TASK REQUIREMENTS | In your copy, include every record exactly and no pictures.

DATA IN THIS EXERCISE |
*** Block opens ***
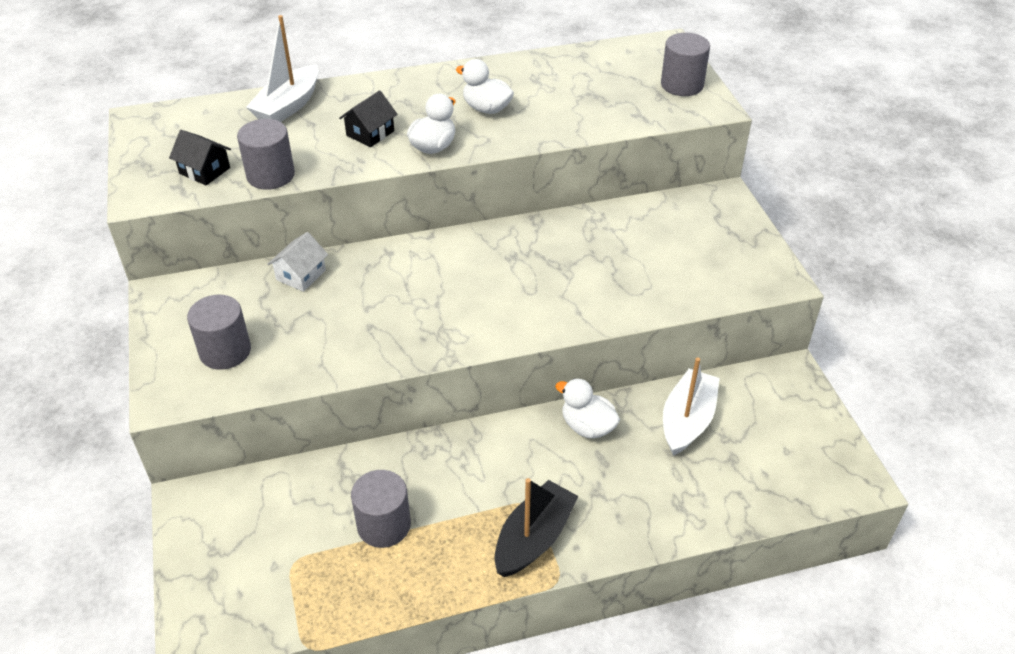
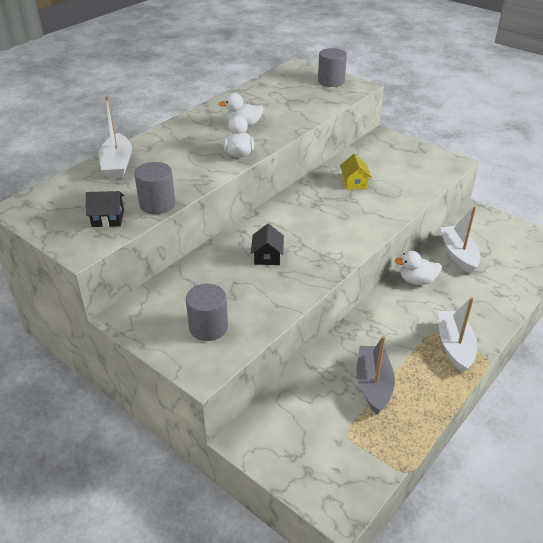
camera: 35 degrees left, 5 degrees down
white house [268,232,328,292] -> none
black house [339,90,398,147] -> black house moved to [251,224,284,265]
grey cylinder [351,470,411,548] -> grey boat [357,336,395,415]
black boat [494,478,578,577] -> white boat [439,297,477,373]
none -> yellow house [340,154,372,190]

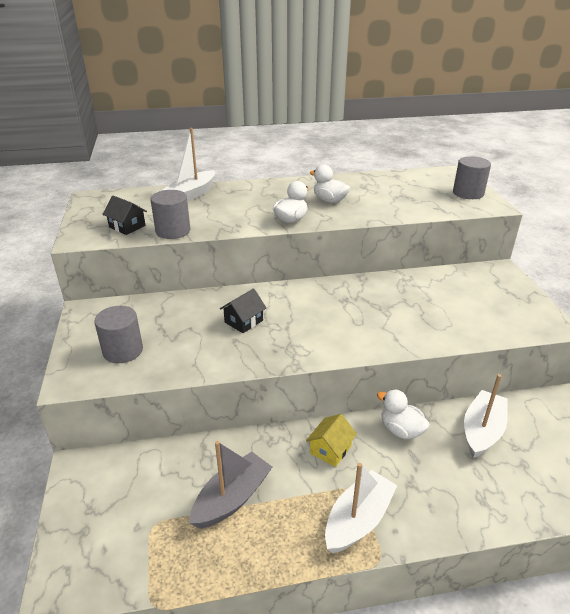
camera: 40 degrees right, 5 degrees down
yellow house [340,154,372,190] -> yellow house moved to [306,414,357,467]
*** Block closes ***
ANSWER FOR THE TASK |
camera: 35 degrees left, 5 degrees down
white house [268,232,328,292] -> none
black house [339,90,398,147] -> black house moved to [251,224,284,265]
grey cylinder [351,470,411,548] -> grey boat [357,336,395,415]
black boat [494,478,578,577] -> white boat [439,297,477,373]
none -> yellow house [340,154,372,190]

camera: 40 degrees right, 5 degrees down
yellow house [340,154,372,190] -> yellow house moved to [306,414,357,467]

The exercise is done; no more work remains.